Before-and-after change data
*** Begin section ***

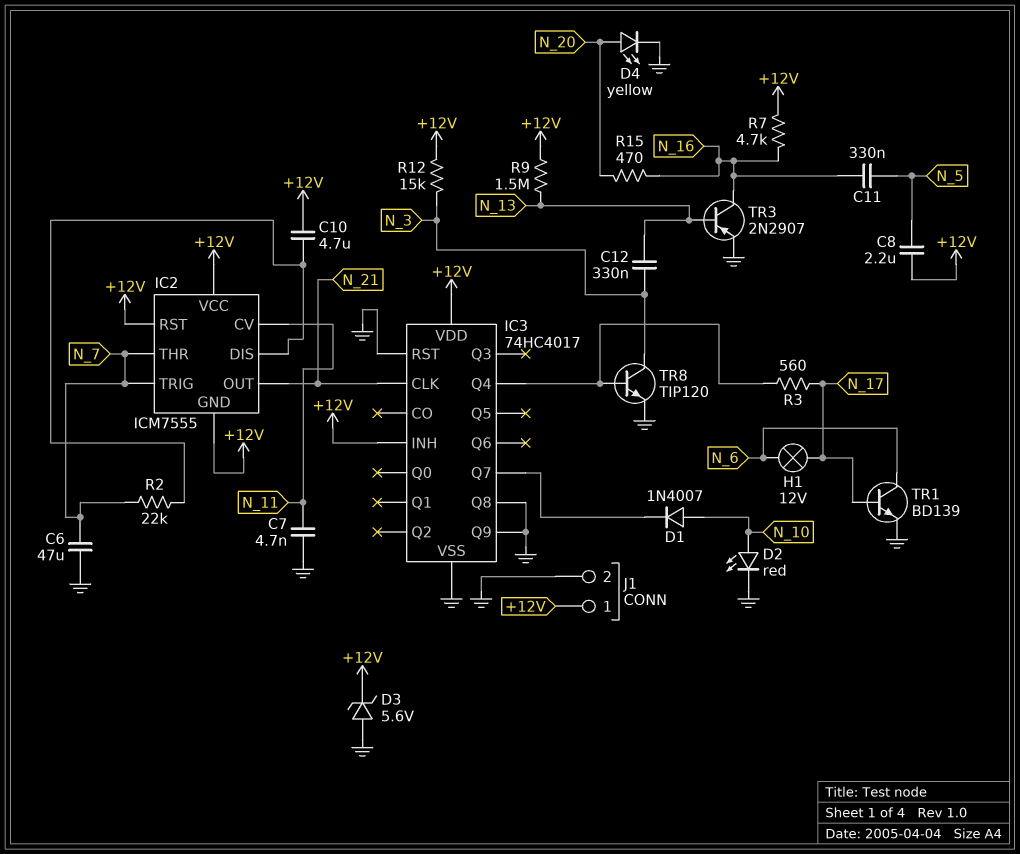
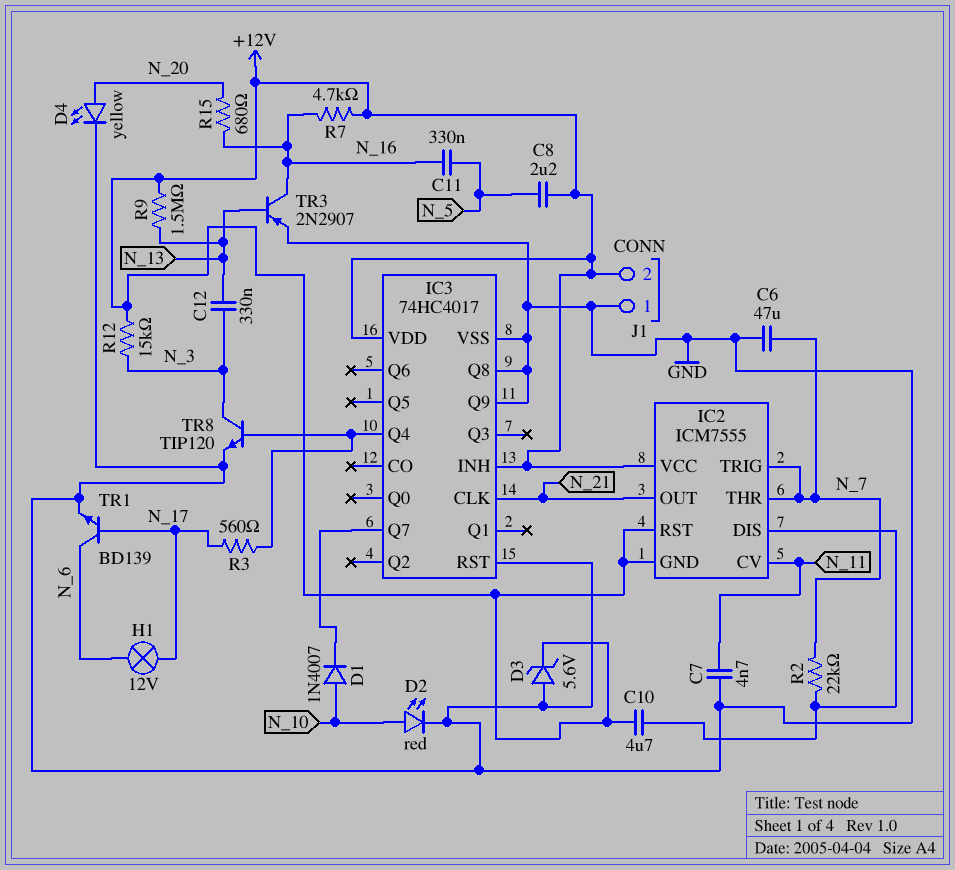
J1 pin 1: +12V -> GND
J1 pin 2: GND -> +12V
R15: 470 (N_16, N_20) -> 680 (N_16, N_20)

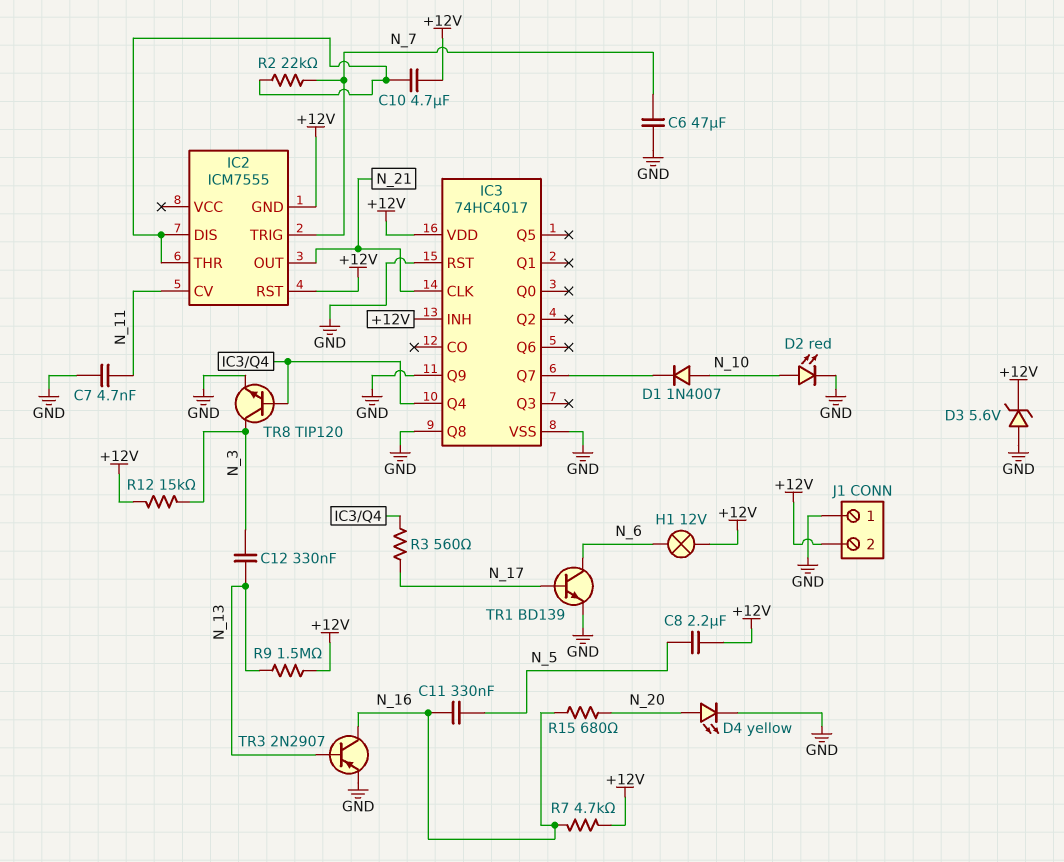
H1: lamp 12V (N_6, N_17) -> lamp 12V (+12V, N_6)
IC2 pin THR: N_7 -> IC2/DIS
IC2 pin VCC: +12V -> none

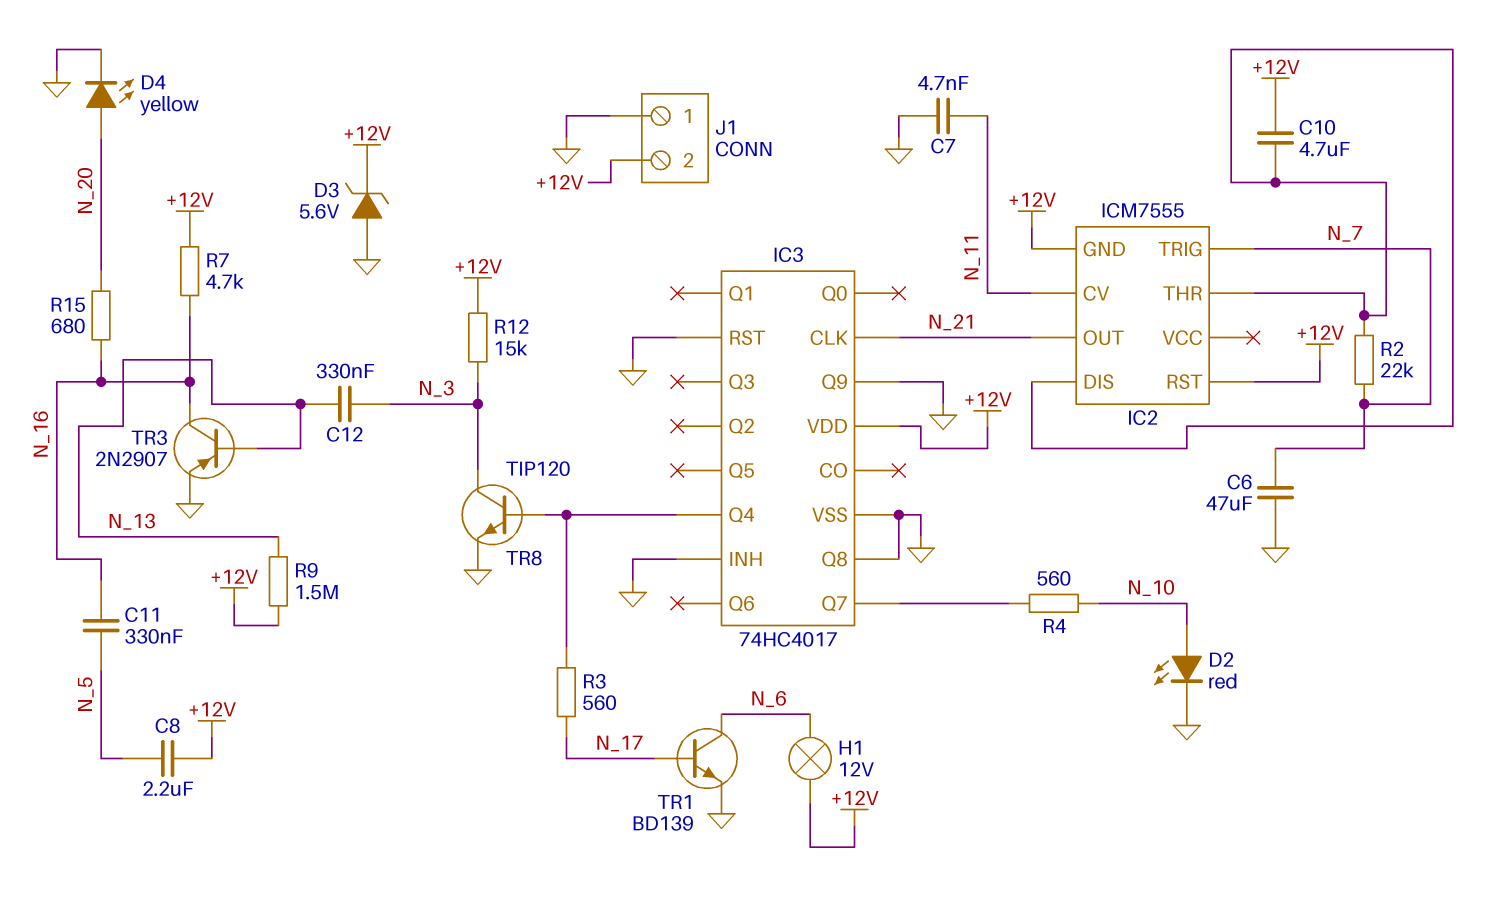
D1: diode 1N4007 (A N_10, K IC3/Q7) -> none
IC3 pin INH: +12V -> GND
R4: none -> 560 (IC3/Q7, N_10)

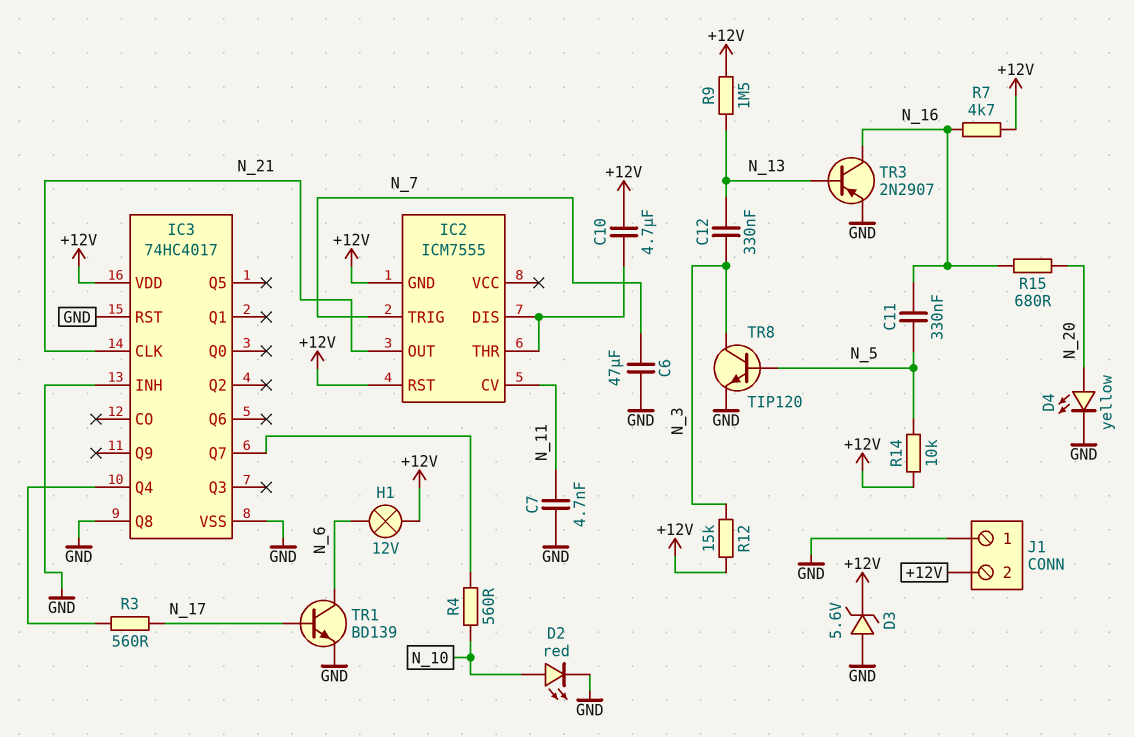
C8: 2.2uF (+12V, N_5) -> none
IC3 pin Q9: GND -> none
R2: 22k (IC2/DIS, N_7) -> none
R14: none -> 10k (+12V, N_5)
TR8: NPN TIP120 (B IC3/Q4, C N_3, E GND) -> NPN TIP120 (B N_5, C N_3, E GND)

*** End section ***

# [PROBLEM DESCRIPTION]
From the line with "IC3 pin INH: +12V -> GND" down to the end of the entries, retype each line exactly as written, but drop the pictures.

# [ANSWER SPACE]
IC3 pin INH: +12V -> GND
R4: none -> 560 (IC3/Q7, N_10)

C8: 2.2uF (+12V, N_5) -> none
IC3 pin Q9: GND -> none
R2: 22k (IC2/DIS, N_7) -> none
R14: none -> 10k (+12V, N_5)
TR8: NPN TIP120 (B IC3/Q4, C N_3, E GND) -> NPN TIP120 (B N_5, C N_3, E GND)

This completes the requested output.